▶ **Data to examine**:
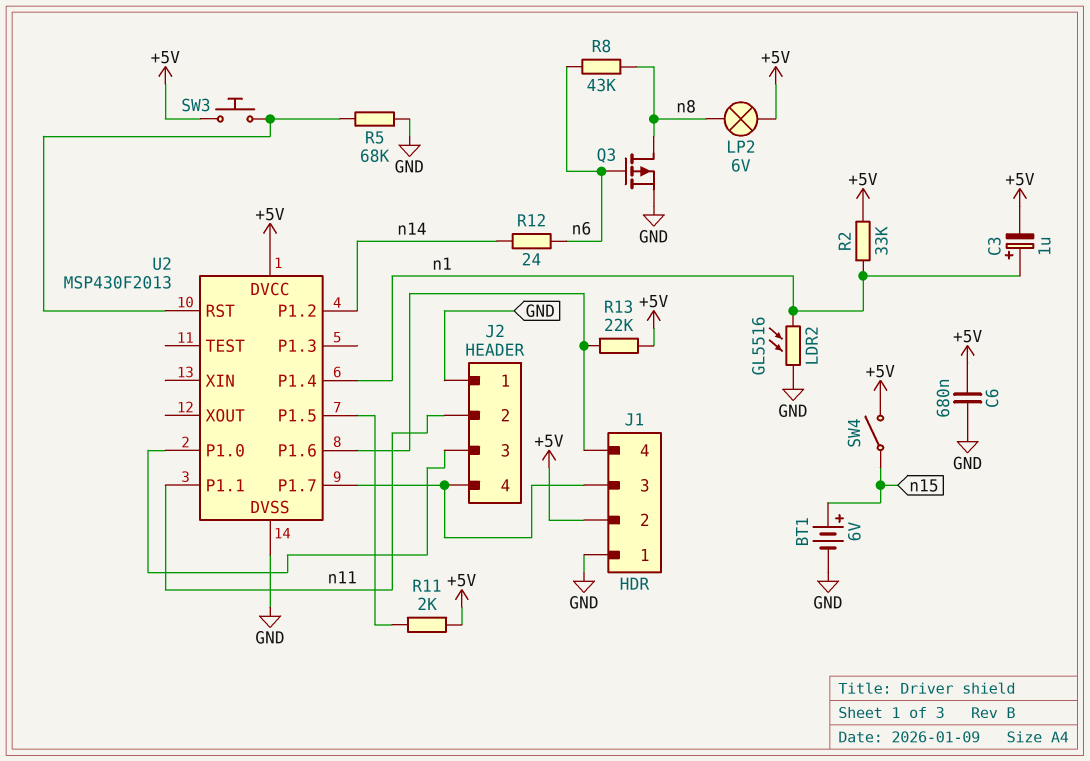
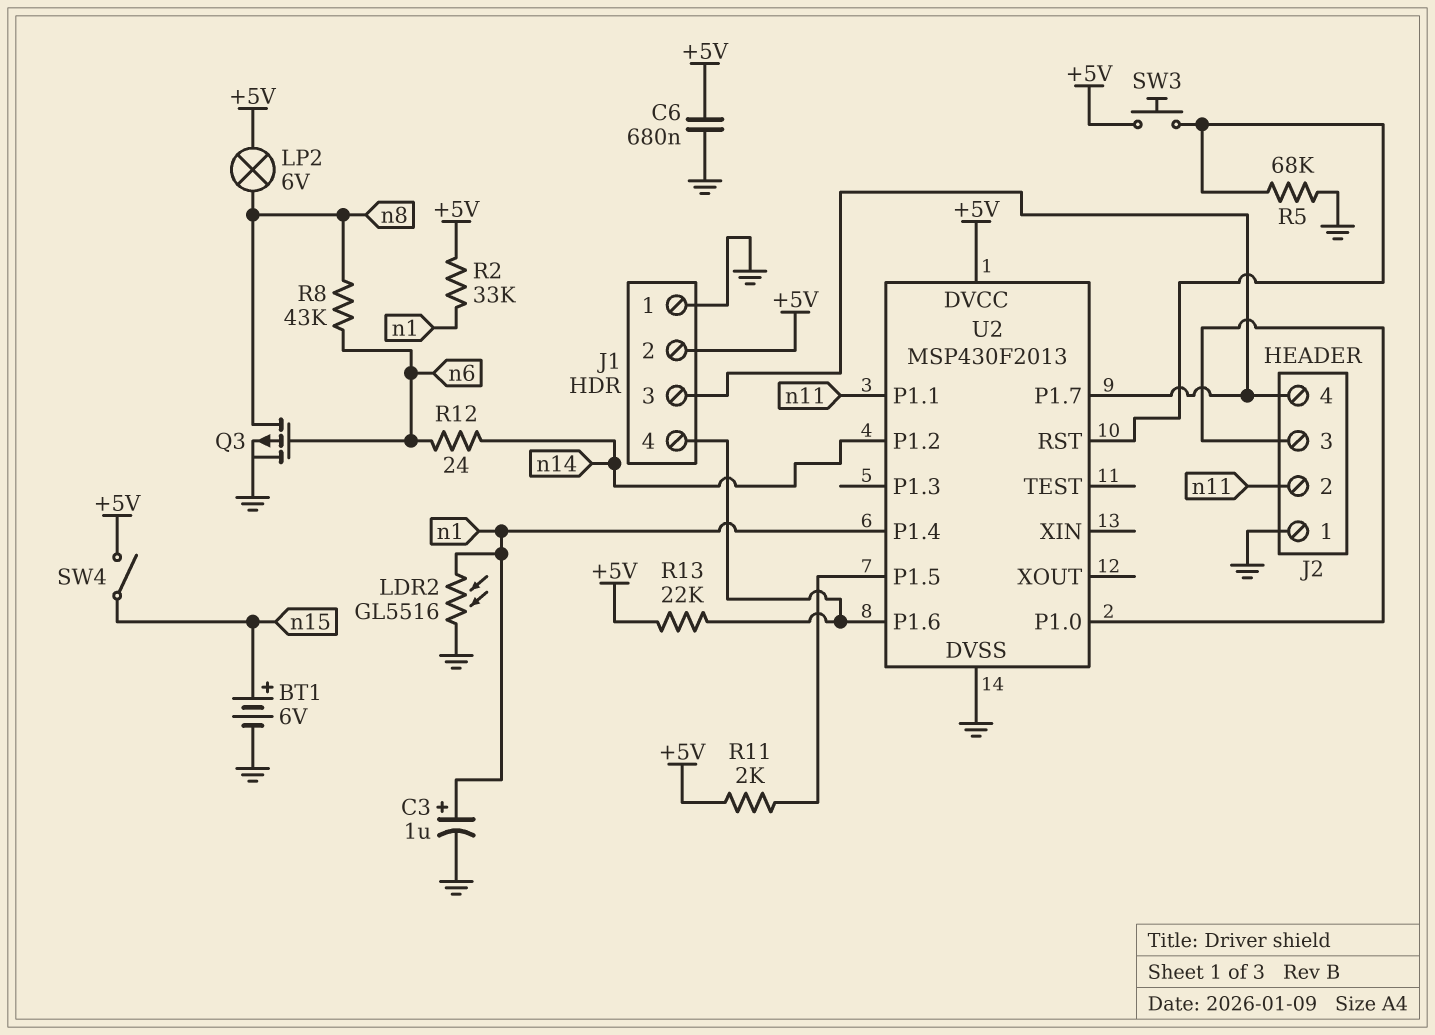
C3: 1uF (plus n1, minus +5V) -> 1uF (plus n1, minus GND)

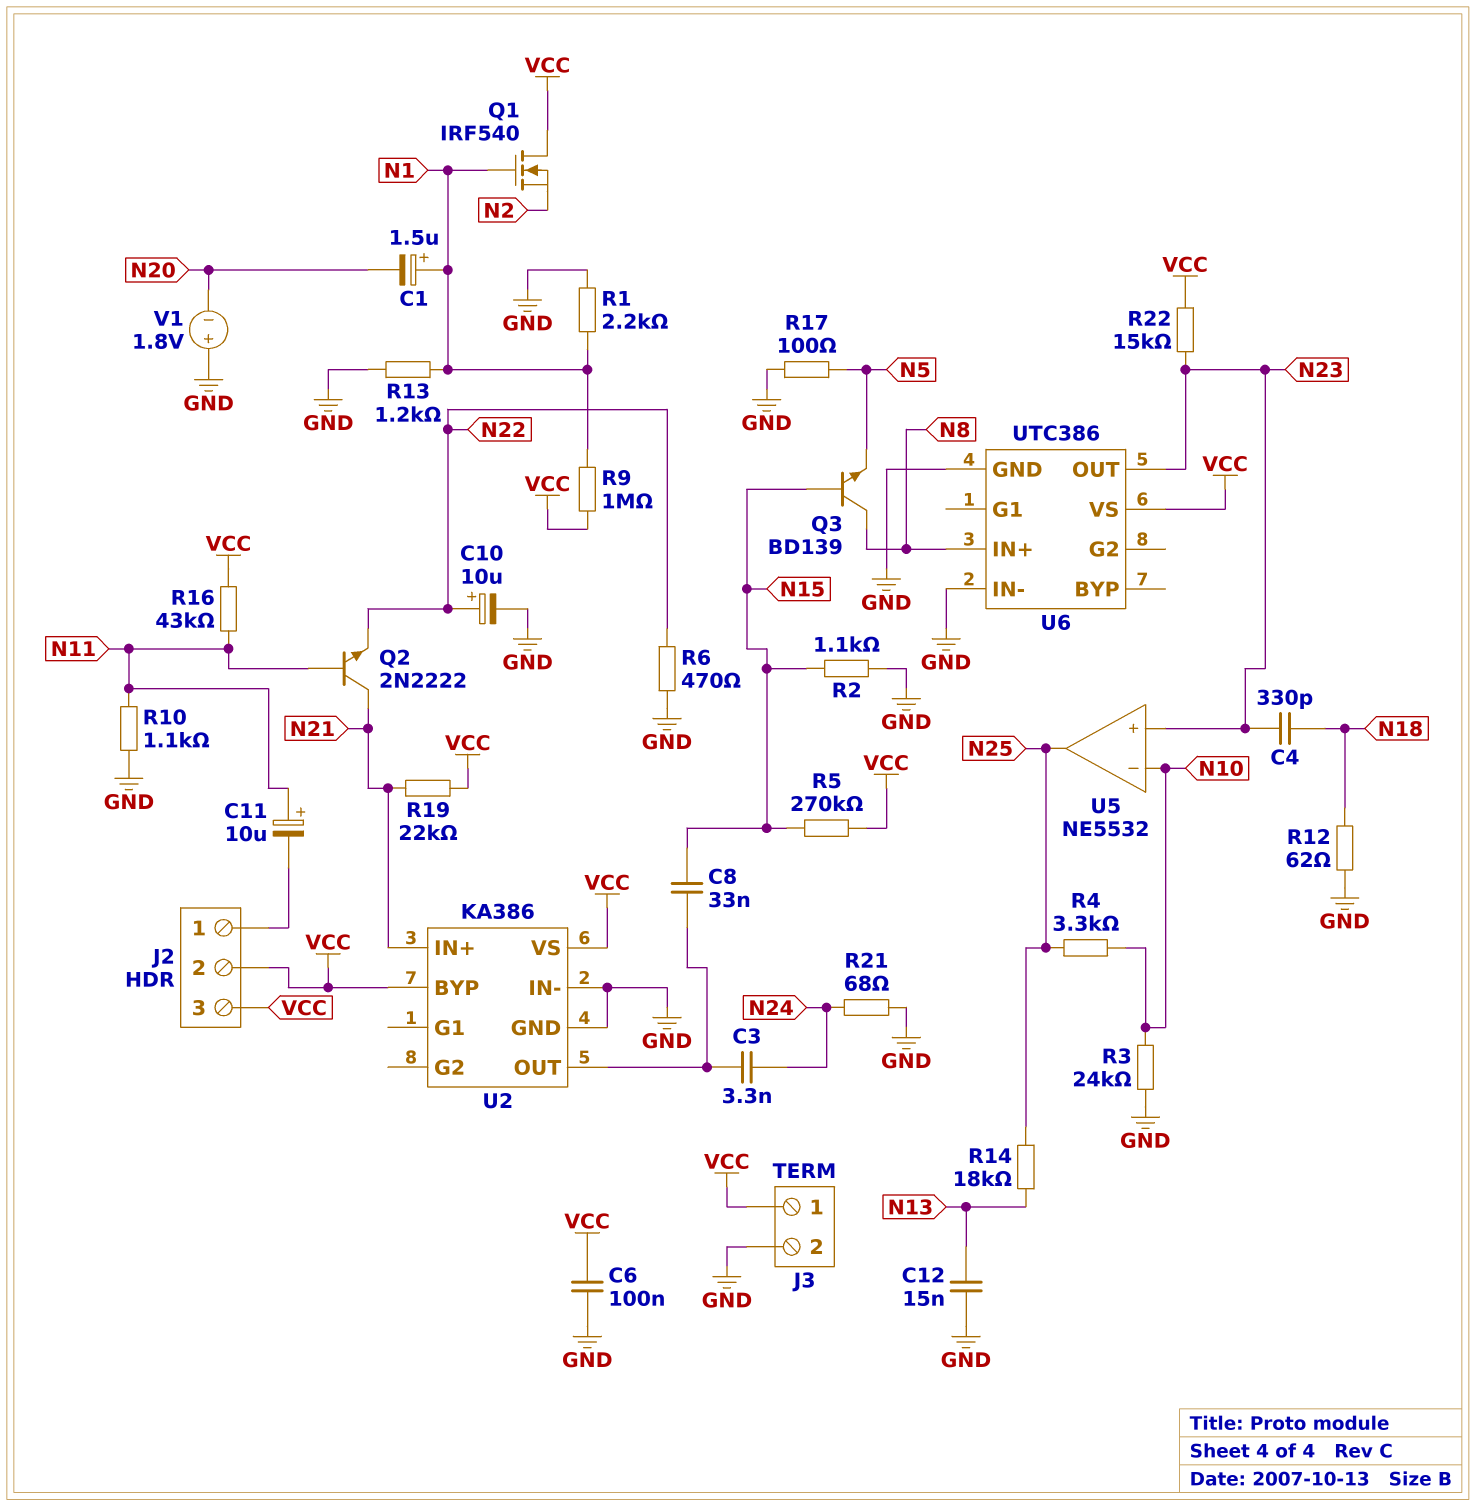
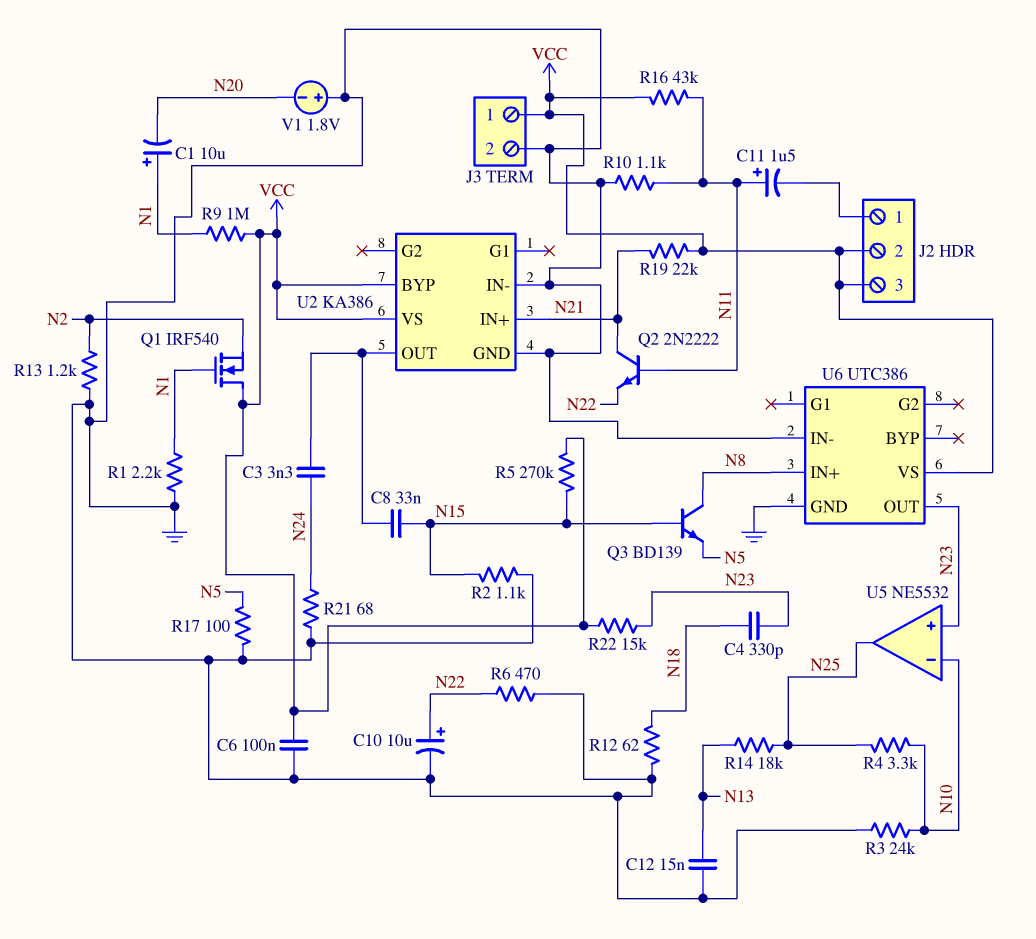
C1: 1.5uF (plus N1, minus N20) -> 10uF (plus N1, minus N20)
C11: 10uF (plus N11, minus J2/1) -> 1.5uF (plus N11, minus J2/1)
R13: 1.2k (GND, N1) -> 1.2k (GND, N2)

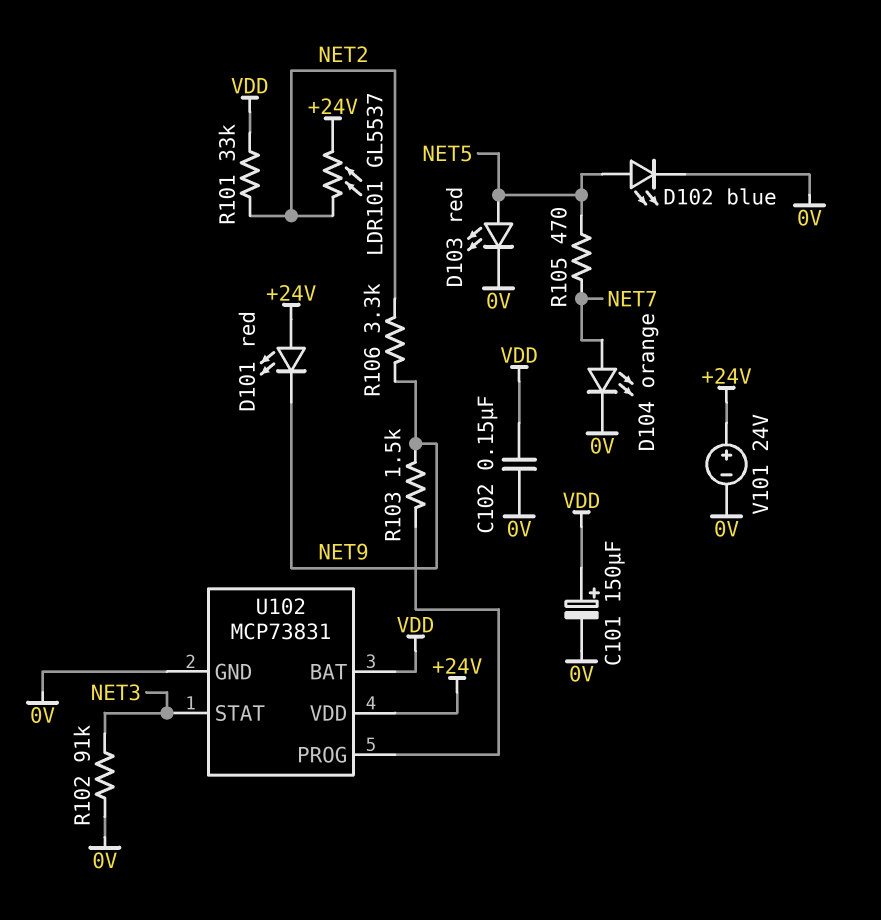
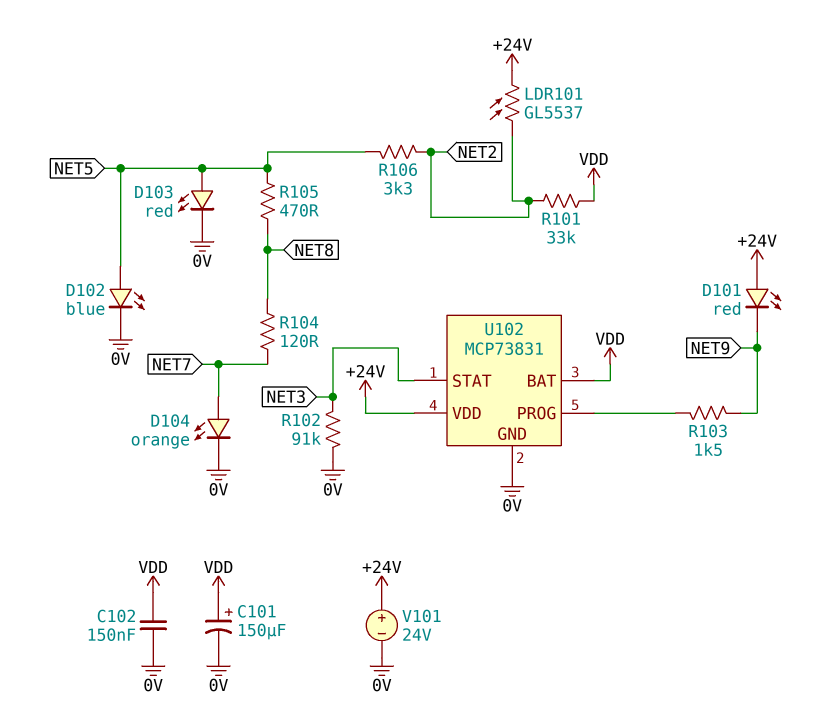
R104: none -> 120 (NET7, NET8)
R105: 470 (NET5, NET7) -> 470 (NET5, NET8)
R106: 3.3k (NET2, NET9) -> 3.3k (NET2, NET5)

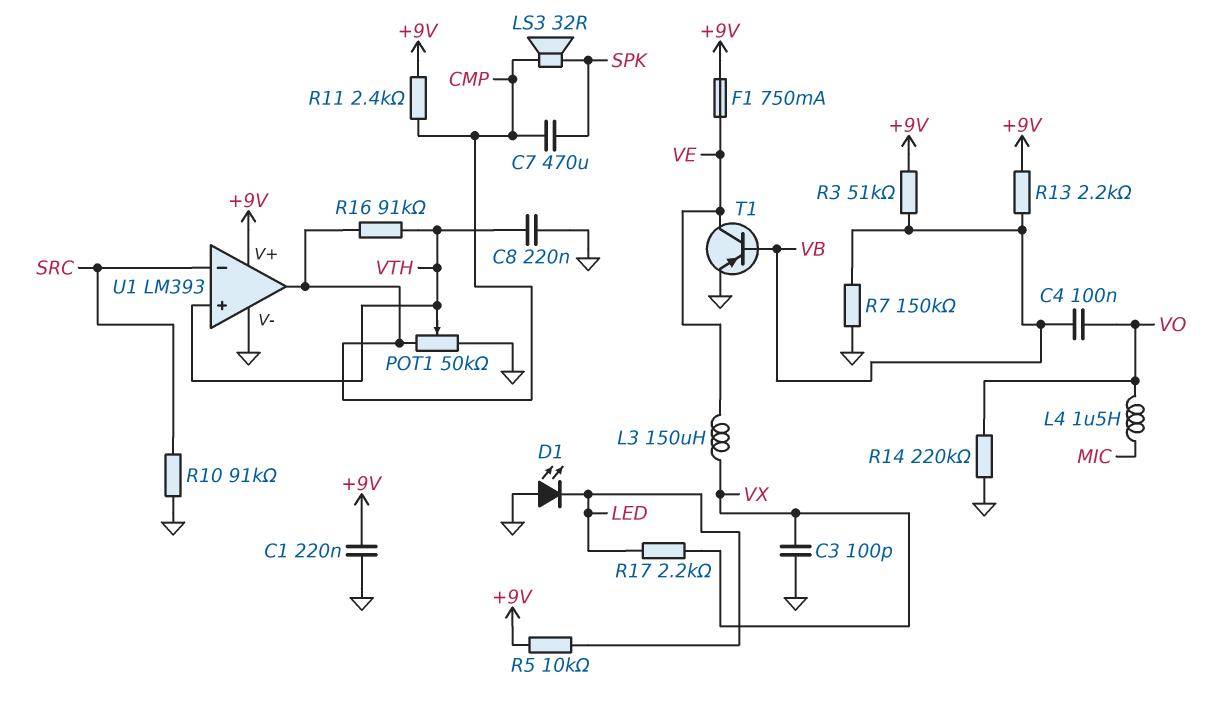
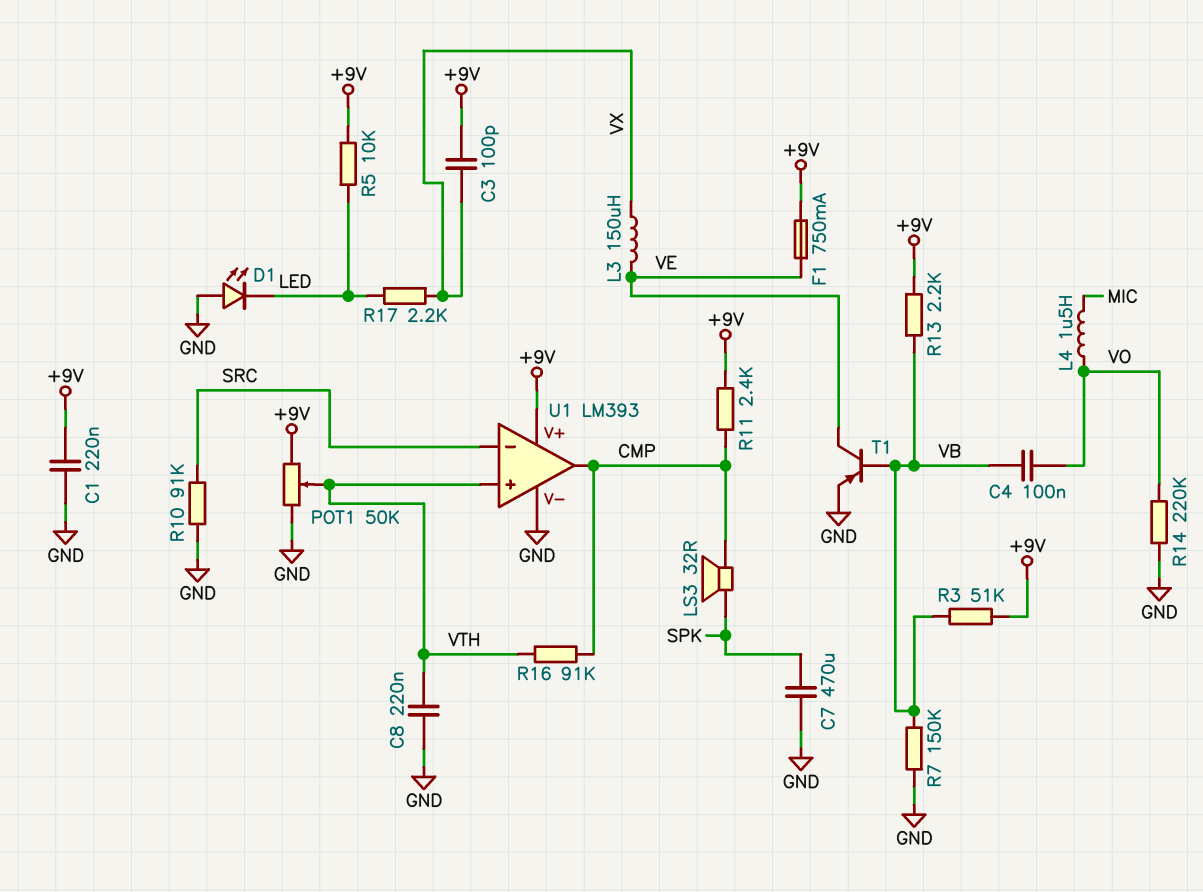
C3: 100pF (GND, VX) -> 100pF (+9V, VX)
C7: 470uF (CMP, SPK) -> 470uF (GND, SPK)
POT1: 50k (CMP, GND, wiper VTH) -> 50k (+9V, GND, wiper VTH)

▶ **Goal of the exercise**: Go to the line above that has "C11: 10uF (plus" and copy exactly from there down to the line that has "C7: 470uF (CMP, SPK) -> 470uF (GND, SPK)", both included. Leave the pictures out.

▶ **Solution**:
C11: 10uF (plus N11, minus J2/1) -> 1.5uF (plus N11, minus J2/1)
R13: 1.2k (GND, N1) -> 1.2k (GND, N2)

R104: none -> 120 (NET7, NET8)
R105: 470 (NET5, NET7) -> 470 (NET5, NET8)
R106: 3.3k (NET2, NET9) -> 3.3k (NET2, NET5)

C3: 100pF (GND, VX) -> 100pF (+9V, VX)
C7: 470uF (CMP, SPK) -> 470uF (GND, SPK)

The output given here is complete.